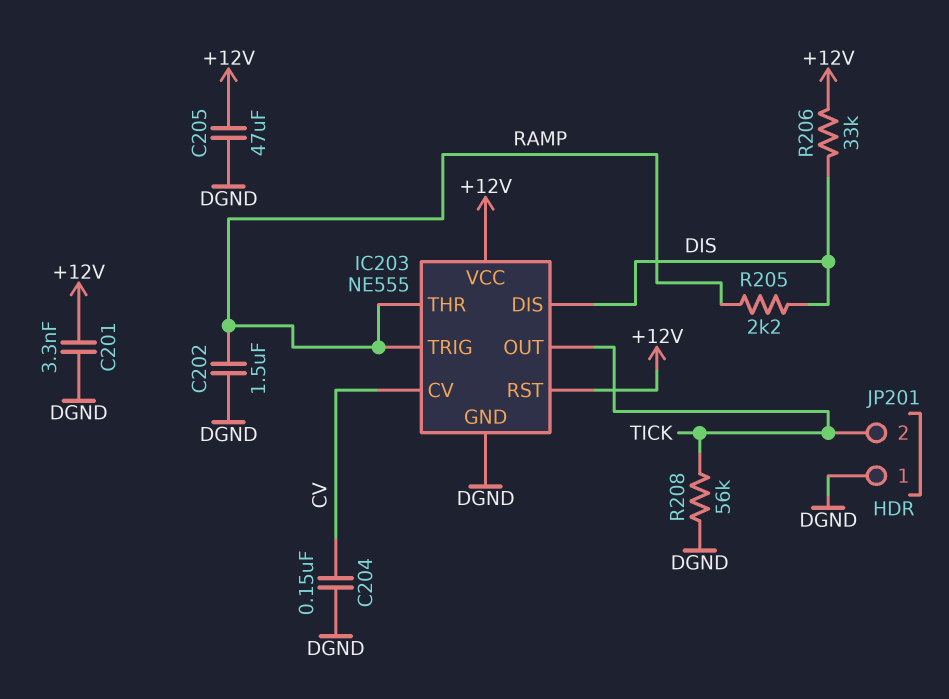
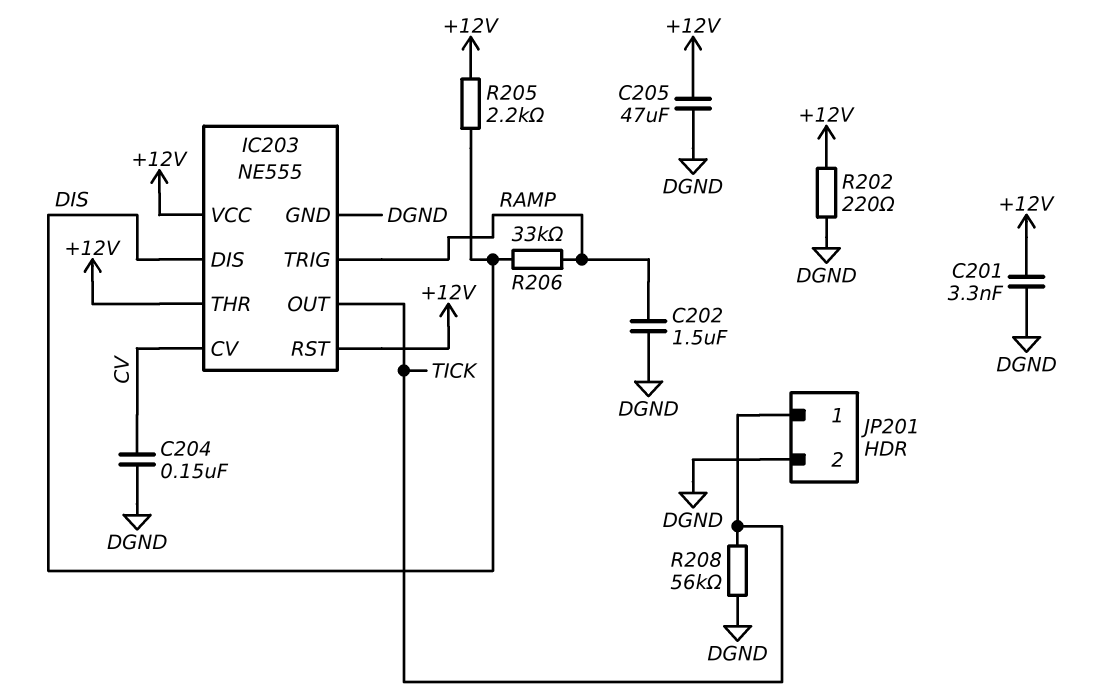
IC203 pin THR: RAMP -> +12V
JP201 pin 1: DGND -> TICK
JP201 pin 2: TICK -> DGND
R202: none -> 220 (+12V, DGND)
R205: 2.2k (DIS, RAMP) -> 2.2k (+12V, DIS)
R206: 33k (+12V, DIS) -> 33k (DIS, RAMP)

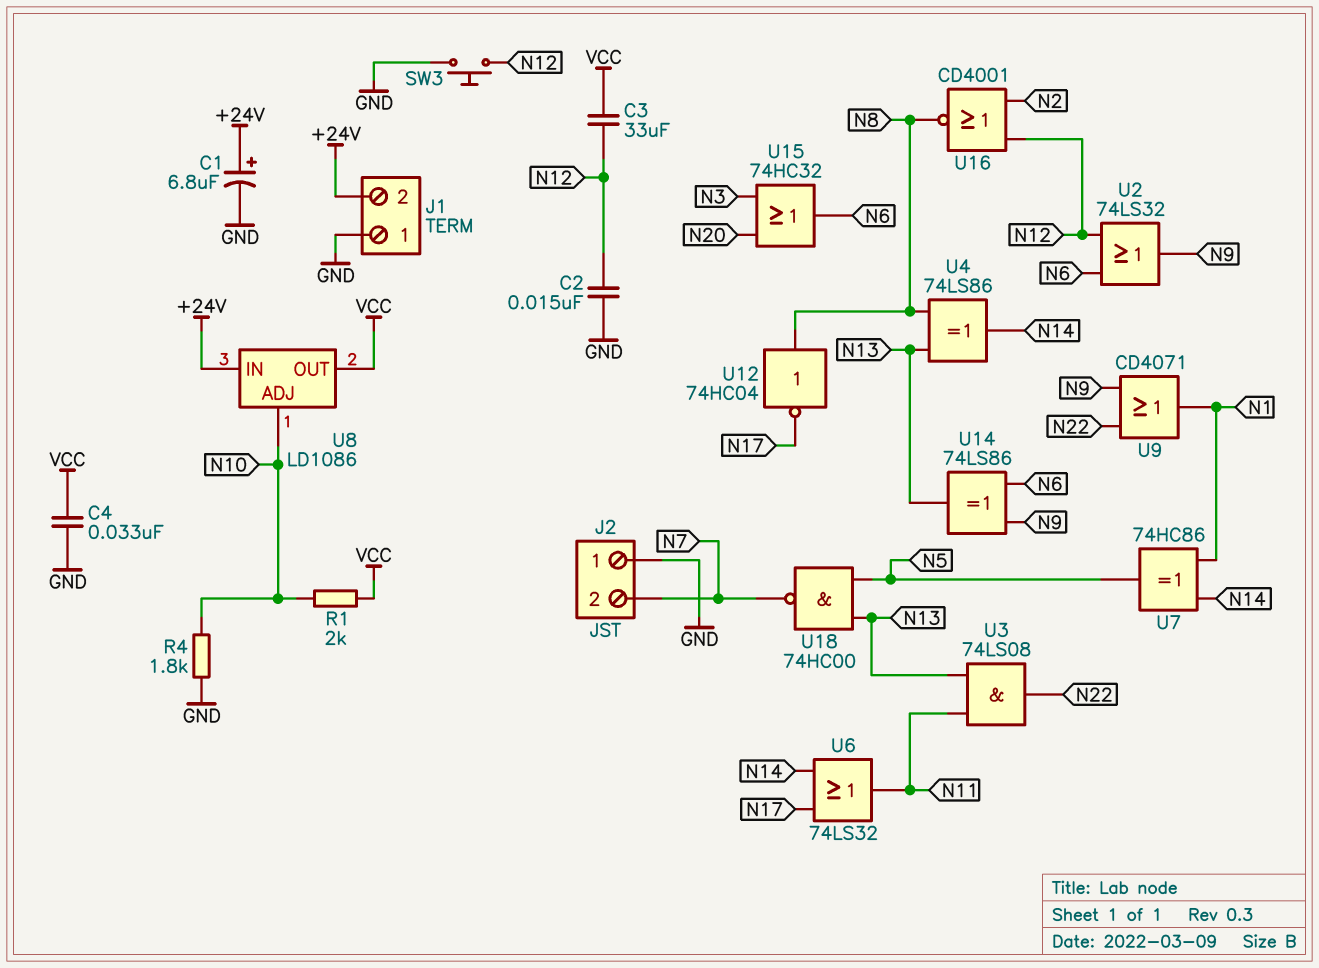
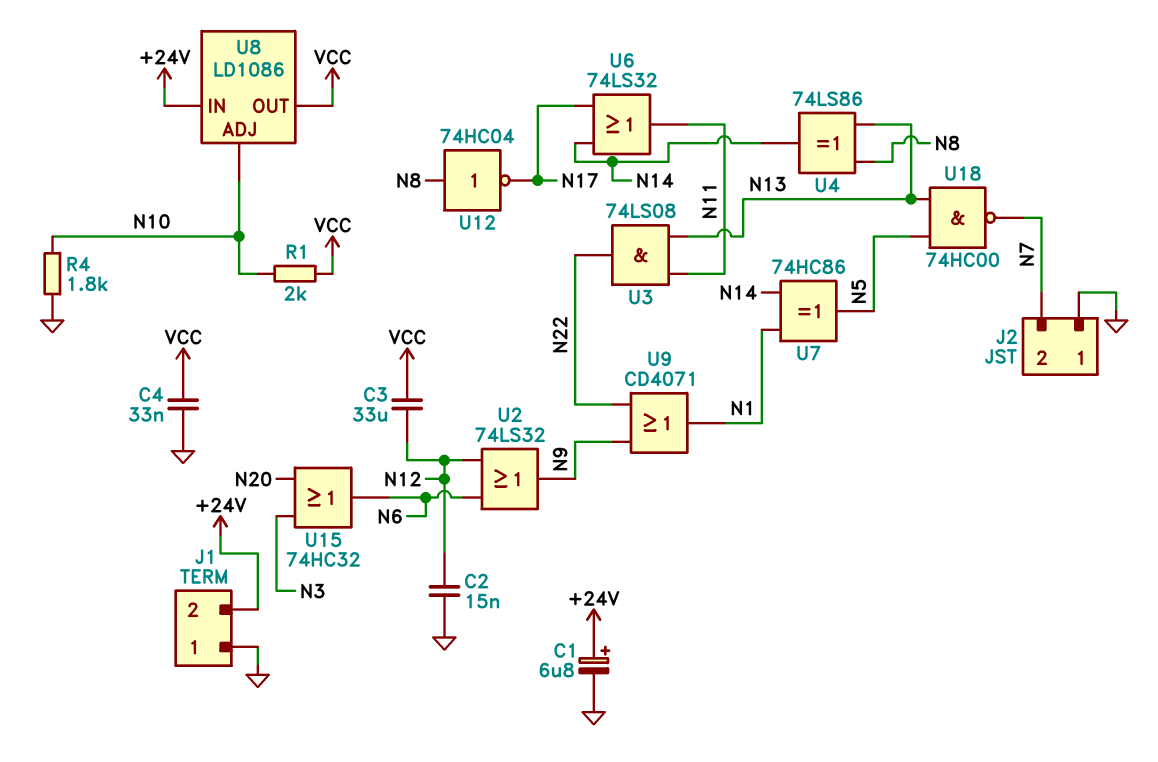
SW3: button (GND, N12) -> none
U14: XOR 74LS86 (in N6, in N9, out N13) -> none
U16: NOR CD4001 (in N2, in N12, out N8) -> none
------------
Repeat every entry above exactly as written and omit any pictures it holds.

## Solution to this problem
IC203 pin THR: RAMP -> +12V
JP201 pin 1: DGND -> TICK
JP201 pin 2: TICK -> DGND
R202: none -> 220 (+12V, DGND)
R205: 2.2k (DIS, RAMP) -> 2.2k (+12V, DIS)
R206: 33k (+12V, DIS) -> 33k (DIS, RAMP)

SW3: button (GND, N12) -> none
U14: XOR 74LS86 (in N6, in N9, out N13) -> none
U16: NOR CD4001 (in N2, in N12, out N8) -> none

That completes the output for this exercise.